Colored geometric primitive data:

----

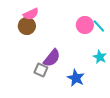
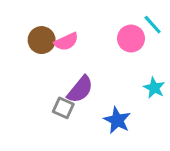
pink semicircle: (31, 14) -> (66, 42), moved
cyan line: (99, 26) -> (153, 25), moved

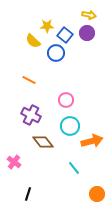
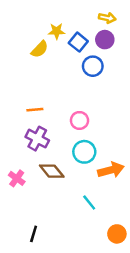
yellow semicircle: (33, 41) -> (40, 49), turned -91
blue circle: (56, 53) -> (93, 66), moved
orange line: (29, 80) -> (35, 110), moved, turned -32
pink cross: (14, 162) -> (17, 178), moved

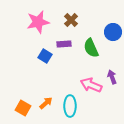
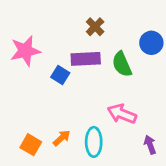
pink star: (38, 22) -> (25, 51), moved
purple rectangle: (64, 44) -> (86, 59), size x1.5
purple arrow: (112, 77) -> (150, 145), moved

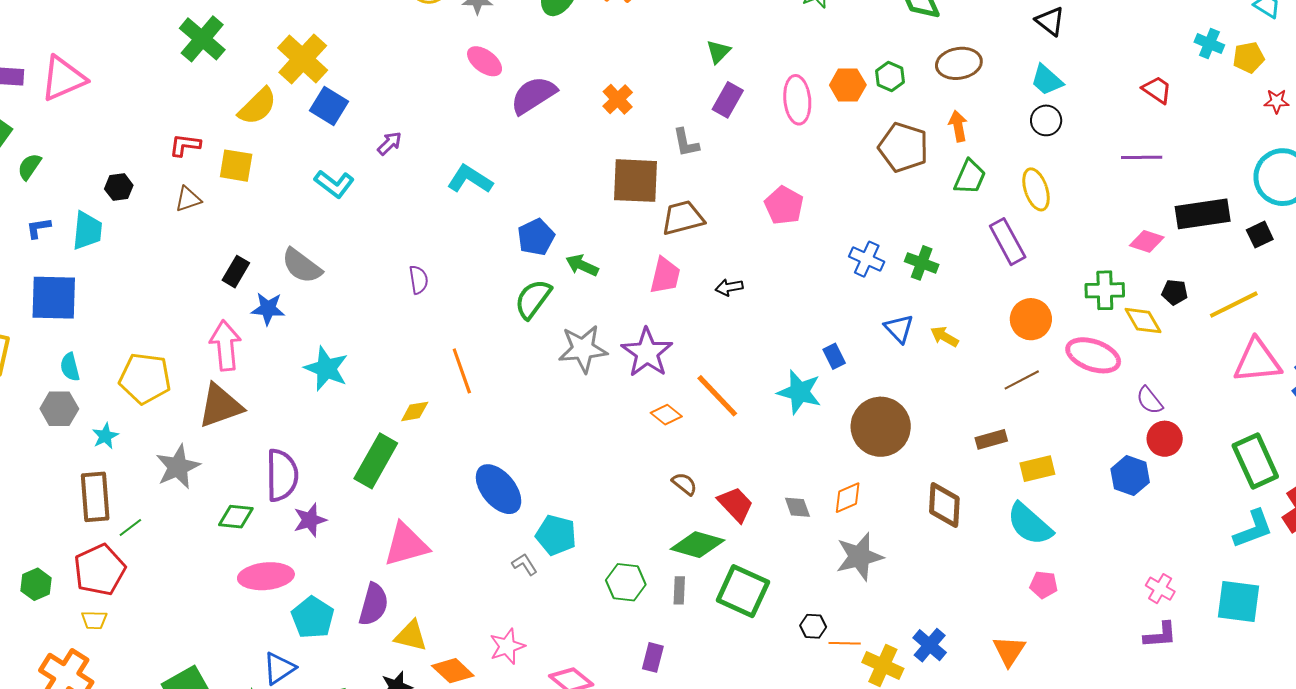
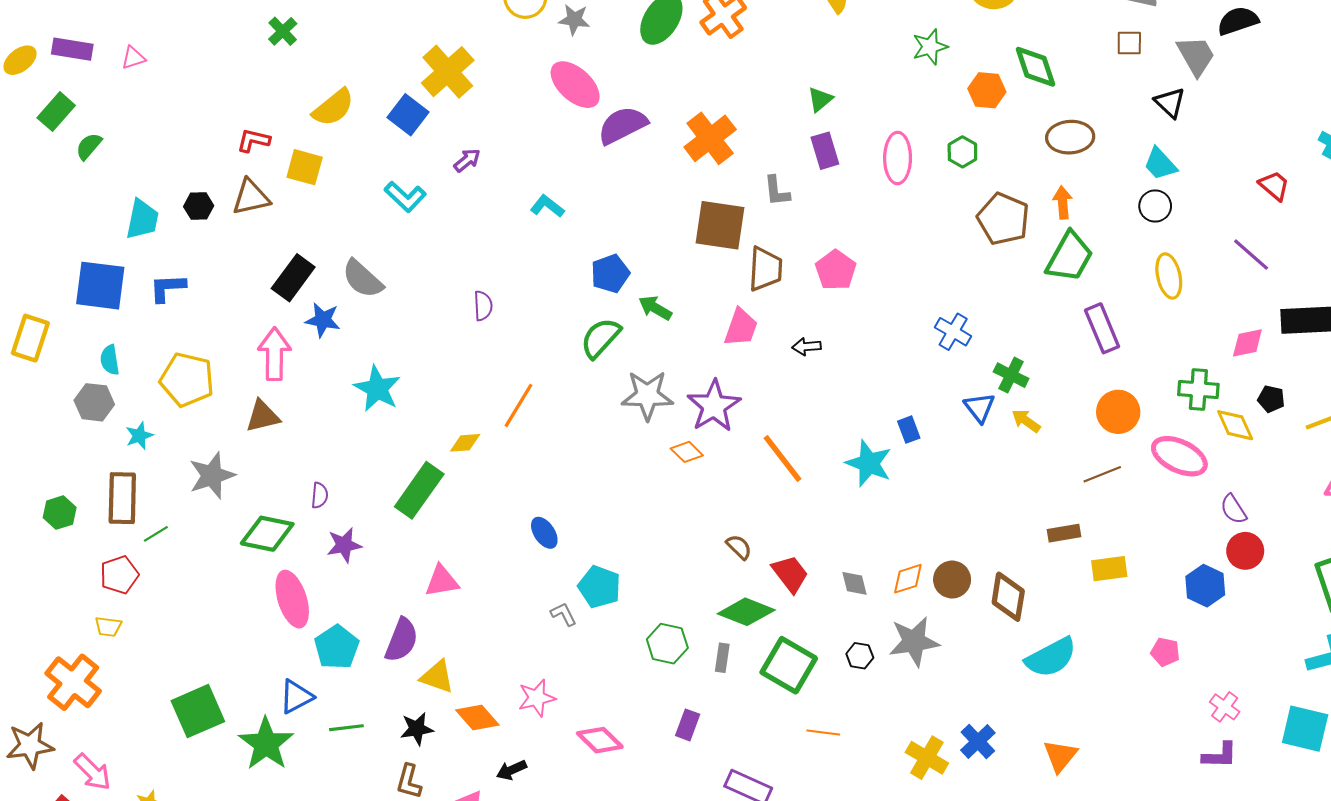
green cross: (202, 39) -> (283, 31), size x0.6
yellow cross: (303, 59) -> (448, 72), moved
pink ellipse: (485, 61) -> (575, 85), size x1.4
green hexagon: (890, 76) -> (962, 152), moved
pink triangle: (63, 78) -> (133, 58), size x0.5
orange hexagon: (848, 85) -> (987, 90), moved
orange cross: (618, 99) -> (710, 138), size x1.6
purple rectangle: (728, 100) -> (825, 151), turned -52
purple line: (1142, 157) -> (1251, 255), turned 36
green trapezoid: (970, 177) -> (1070, 257), size x1.4
cyan L-shape: (470, 179) -> (547, 206), size x0.7
black hexagon: (119, 187) -> (199, 206), moved
yellow ellipse: (1036, 189) -> (1169, 276), moved
brown triangle: (188, 199) -> (251, 197), size x1.4
pink pentagon: (784, 205) -> (836, 270), moved
brown trapezoid: (683, 218) -> (765, 269), turned 102
blue L-shape: (38, 228) -> (167, 288), moved, size x1.4
pink diamond: (1147, 241) -> (1247, 343), turned -36
green cross: (922, 263) -> (1011, 375), moved
black rectangle: (236, 272) -> (293, 278), size x1.4
orange line: (462, 371) -> (518, 405), turned 45
brown triangle: (220, 406) -> (263, 416), size x0.7
orange diamond: (666, 415) -> (687, 452), moved
brown circle: (881, 427) -> (952, 580), moved, size x0.6
purple semicircle: (282, 475) -> (320, 495), size x0.5
blue ellipse: (499, 489) -> (544, 533), size x0.6
green diamond: (236, 517) -> (267, 534), size x1.4
cyan semicircle: (1030, 524) -> (1051, 657), moved, turned -75
pink triangle: (406, 545) -> (442, 581), size x0.7
red pentagon: (100, 570) -> (119, 575), size x0.7
pink ellipse: (266, 576) -> (292, 599), turned 72
green hexagon: (36, 584) -> (60, 513), moved
pink pentagon: (1044, 585) -> (1165, 652), moved
black hexagon: (813, 626) -> (860, 656), moved
orange line: (845, 643) -> (823, 732), moved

----

TASK OBJECTIVE: Each record must be repeated exactly, and no picture may be carried over.

FINAL ANSWER:
pink semicircle: (31, 14) -> (66, 42), moved
cyan line: (99, 26) -> (153, 25), moved

yellow semicircle: (33, 41) -> (40, 49), turned -91
blue circle: (56, 53) -> (93, 66), moved
orange line: (29, 80) -> (35, 110), moved, turned -32
pink cross: (14, 162) -> (17, 178), moved

pink star: (38, 22) -> (25, 51), moved
purple rectangle: (64, 44) -> (86, 59), size x1.5
purple arrow: (112, 77) -> (150, 145), moved

green cross: (202, 39) -> (283, 31), size x0.6
yellow cross: (303, 59) -> (448, 72), moved
pink ellipse: (485, 61) -> (575, 85), size x1.4
green hexagon: (890, 76) -> (962, 152), moved
pink triangle: (63, 78) -> (133, 58), size x0.5
orange hexagon: (848, 85) -> (987, 90), moved
orange cross: (618, 99) -> (710, 138), size x1.6
purple rectangle: (728, 100) -> (825, 151), turned -52
purple line: (1142, 157) -> (1251, 255), turned 36
green trapezoid: (970, 177) -> (1070, 257), size x1.4
cyan L-shape: (470, 179) -> (547, 206), size x0.7
black hexagon: (119, 187) -> (199, 206), moved
yellow ellipse: (1036, 189) -> (1169, 276), moved
brown triangle: (188, 199) -> (251, 197), size x1.4
pink pentagon: (784, 205) -> (836, 270), moved
brown trapezoid: (683, 218) -> (765, 269), turned 102
blue L-shape: (38, 228) -> (167, 288), moved, size x1.4
pink diamond: (1147, 241) -> (1247, 343), turned -36
green cross: (922, 263) -> (1011, 375), moved
black rectangle: (236, 272) -> (293, 278), size x1.4
orange line: (462, 371) -> (518, 405), turned 45
brown triangle: (220, 406) -> (263, 416), size x0.7
orange diamond: (666, 415) -> (687, 452), moved
brown circle: (881, 427) -> (952, 580), moved, size x0.6
purple semicircle: (282, 475) -> (320, 495), size x0.5
blue ellipse: (499, 489) -> (544, 533), size x0.6
green diamond: (236, 517) -> (267, 534), size x1.4
cyan semicircle: (1030, 524) -> (1051, 657), moved, turned -75
pink triangle: (406, 545) -> (442, 581), size x0.7
red pentagon: (100, 570) -> (119, 575), size x0.7
pink ellipse: (266, 576) -> (292, 599), turned 72
green hexagon: (36, 584) -> (60, 513), moved
pink pentagon: (1044, 585) -> (1165, 652), moved
black hexagon: (813, 626) -> (860, 656), moved
orange line: (845, 643) -> (823, 732), moved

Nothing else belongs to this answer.